Start of Input for this task

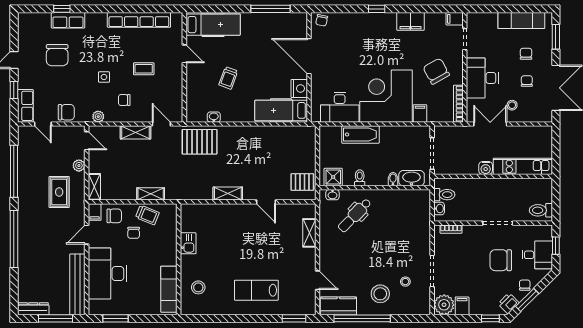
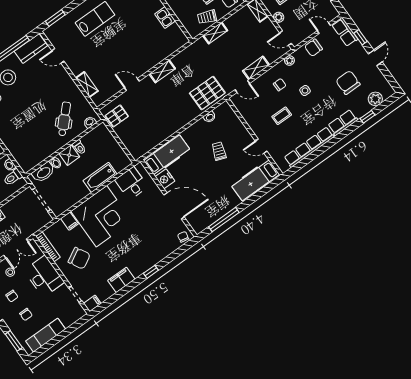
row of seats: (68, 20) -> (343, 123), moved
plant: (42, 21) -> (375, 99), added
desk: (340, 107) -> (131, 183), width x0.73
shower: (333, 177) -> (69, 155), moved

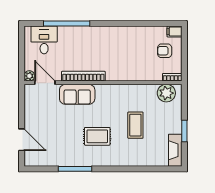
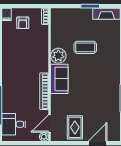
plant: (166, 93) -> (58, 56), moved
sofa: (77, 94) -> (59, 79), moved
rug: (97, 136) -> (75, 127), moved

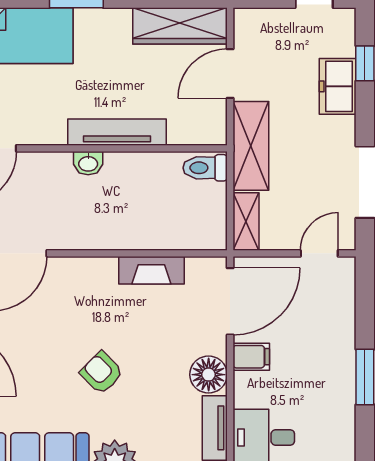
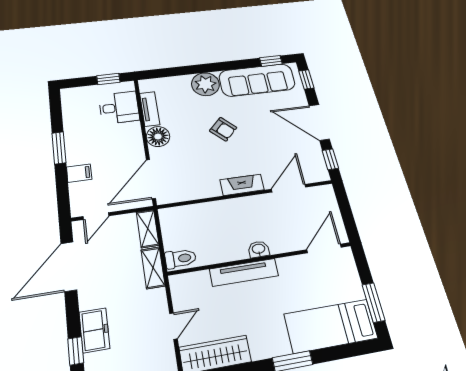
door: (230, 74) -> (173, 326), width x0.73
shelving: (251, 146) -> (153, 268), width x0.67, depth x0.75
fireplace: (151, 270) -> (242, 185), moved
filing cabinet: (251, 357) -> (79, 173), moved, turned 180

End of Input for this task

• **Try it**
Give an exact copy of the listing, without its pictures.

• **Solution for this problem**
row of seats: (68, 20) -> (343, 123), moved
plant: (42, 21) -> (375, 99), added
desk: (340, 107) -> (131, 183), width x0.73
shower: (333, 177) -> (69, 155), moved

plant: (166, 93) -> (58, 56), moved
sofa: (77, 94) -> (59, 79), moved
rug: (97, 136) -> (75, 127), moved

door: (230, 74) -> (173, 326), width x0.73
shelving: (251, 146) -> (153, 268), width x0.67, depth x0.75
fireplace: (151, 270) -> (242, 185), moved
filing cabinet: (251, 357) -> (79, 173), moved, turned 180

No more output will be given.